[Dataset records]
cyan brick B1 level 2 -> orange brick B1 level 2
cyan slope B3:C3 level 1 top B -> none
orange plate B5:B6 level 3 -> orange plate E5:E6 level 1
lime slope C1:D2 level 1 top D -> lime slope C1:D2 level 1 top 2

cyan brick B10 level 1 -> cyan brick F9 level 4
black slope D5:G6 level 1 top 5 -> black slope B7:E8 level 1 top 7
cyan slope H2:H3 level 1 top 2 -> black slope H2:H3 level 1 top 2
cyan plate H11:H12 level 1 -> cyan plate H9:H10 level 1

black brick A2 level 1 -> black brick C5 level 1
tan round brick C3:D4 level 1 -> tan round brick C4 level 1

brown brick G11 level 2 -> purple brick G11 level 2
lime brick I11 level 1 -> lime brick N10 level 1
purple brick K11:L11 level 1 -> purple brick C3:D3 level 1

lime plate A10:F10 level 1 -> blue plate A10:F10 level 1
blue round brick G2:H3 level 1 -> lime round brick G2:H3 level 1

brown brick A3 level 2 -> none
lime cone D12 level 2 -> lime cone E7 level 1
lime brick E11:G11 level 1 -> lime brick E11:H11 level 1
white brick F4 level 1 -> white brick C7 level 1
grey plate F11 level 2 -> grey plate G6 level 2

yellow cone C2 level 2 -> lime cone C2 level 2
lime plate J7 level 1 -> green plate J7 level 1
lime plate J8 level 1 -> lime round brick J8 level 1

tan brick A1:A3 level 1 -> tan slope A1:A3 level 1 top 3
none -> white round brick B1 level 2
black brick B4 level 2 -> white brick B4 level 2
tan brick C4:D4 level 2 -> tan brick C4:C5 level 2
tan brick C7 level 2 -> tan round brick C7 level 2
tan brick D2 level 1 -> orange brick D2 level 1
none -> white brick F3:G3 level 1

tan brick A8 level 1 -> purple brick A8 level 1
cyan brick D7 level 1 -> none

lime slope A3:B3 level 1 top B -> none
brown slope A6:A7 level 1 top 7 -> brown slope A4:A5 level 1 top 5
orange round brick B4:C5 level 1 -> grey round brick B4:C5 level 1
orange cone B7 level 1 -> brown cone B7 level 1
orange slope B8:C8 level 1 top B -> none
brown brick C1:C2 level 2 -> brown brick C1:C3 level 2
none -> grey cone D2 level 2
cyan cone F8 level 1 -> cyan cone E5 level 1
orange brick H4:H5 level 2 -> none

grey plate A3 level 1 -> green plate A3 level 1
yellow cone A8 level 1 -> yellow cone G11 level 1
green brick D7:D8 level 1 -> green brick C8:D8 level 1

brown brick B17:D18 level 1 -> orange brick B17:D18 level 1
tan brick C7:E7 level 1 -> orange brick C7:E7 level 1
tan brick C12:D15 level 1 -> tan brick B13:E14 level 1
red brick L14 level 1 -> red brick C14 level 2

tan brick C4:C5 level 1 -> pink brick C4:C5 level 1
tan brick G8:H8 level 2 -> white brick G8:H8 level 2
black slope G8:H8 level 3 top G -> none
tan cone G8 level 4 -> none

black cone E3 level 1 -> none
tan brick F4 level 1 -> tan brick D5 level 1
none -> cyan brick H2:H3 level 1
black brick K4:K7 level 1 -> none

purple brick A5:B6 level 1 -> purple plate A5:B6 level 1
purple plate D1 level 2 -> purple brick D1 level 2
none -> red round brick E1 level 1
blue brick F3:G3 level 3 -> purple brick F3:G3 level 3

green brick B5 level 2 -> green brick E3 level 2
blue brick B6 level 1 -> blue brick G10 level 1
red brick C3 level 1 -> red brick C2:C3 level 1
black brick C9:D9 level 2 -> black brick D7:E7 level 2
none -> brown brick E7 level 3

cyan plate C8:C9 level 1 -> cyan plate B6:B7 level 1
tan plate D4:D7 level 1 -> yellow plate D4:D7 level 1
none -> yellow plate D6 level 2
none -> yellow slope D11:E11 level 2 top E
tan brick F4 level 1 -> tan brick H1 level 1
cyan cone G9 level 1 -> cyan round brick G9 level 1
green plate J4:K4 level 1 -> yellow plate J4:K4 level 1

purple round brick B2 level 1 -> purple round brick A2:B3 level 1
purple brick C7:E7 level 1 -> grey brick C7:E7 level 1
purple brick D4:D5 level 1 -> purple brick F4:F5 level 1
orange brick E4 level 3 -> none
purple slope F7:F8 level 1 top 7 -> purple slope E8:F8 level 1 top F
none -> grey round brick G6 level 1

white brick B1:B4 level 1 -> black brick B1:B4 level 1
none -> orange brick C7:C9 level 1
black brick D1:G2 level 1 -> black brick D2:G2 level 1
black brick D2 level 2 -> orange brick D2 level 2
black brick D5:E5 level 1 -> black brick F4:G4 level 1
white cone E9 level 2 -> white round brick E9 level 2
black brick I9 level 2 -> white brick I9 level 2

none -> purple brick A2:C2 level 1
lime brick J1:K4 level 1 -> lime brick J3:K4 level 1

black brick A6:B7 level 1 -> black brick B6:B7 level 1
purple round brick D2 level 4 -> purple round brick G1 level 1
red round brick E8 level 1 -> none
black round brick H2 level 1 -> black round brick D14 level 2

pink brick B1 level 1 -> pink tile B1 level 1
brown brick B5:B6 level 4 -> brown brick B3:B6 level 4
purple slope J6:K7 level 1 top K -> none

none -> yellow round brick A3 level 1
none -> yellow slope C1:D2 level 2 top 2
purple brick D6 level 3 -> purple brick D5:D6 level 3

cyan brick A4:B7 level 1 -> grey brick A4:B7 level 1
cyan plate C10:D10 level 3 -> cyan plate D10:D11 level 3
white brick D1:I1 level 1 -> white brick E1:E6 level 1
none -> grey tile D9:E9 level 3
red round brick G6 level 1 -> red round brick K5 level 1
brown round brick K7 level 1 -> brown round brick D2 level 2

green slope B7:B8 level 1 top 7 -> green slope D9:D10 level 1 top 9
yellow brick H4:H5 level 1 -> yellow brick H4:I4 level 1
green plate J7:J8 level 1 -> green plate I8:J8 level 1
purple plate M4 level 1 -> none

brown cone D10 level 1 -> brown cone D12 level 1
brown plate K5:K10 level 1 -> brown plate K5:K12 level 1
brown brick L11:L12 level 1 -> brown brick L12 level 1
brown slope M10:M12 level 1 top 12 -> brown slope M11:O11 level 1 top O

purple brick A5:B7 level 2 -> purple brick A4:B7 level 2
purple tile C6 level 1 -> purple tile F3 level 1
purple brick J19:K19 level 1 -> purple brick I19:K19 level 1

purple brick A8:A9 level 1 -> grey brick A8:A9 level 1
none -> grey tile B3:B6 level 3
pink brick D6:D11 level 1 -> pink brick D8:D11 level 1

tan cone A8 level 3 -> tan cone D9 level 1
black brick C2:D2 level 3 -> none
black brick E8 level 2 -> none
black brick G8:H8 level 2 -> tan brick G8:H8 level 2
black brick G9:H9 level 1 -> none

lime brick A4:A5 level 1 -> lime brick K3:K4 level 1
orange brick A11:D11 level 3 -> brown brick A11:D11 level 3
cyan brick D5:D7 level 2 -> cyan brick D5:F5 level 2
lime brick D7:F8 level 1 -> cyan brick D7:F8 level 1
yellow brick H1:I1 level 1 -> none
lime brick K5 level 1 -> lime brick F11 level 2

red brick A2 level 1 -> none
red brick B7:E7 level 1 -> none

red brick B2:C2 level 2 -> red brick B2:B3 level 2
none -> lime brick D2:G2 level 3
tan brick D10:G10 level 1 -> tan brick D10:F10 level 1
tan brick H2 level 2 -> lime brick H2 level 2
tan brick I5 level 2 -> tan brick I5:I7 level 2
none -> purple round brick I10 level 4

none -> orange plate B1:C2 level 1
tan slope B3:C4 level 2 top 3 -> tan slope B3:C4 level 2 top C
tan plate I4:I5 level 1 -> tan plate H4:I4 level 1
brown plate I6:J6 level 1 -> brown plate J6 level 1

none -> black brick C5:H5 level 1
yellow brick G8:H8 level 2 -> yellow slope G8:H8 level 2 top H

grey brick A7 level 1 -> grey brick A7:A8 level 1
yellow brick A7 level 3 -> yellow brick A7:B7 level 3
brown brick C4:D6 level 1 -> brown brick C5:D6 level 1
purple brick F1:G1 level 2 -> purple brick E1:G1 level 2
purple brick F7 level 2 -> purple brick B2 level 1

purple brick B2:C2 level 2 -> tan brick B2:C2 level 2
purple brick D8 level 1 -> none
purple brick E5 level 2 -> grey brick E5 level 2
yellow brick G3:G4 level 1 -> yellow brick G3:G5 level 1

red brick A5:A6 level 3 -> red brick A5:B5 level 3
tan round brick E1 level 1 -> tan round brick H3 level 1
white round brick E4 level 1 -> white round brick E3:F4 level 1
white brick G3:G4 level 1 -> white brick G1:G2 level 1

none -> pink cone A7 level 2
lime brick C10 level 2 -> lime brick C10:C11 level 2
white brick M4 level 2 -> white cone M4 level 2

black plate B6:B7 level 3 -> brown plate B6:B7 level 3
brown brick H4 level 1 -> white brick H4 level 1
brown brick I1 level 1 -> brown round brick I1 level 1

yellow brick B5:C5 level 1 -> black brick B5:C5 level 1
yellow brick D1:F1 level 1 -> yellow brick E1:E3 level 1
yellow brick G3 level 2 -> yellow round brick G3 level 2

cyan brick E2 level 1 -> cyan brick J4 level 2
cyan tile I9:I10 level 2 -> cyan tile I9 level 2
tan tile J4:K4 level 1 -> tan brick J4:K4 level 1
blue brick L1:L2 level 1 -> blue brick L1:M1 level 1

▶ **The problem**: Go through the entries above and copy each line with "blue" in it.

▶ **Your solution**:
lime plate A10:F10 level 1 -> blue plate A10:F10 level 1
blue round brick G2:H3 level 1 -> lime round brick G2:H3 level 1
blue brick F3:G3 level 3 -> purple brick F3:G3 level 3
blue brick B6 level 1 -> blue brick G10 level 1
blue brick L1:L2 level 1 -> blue brick L1:M1 level 1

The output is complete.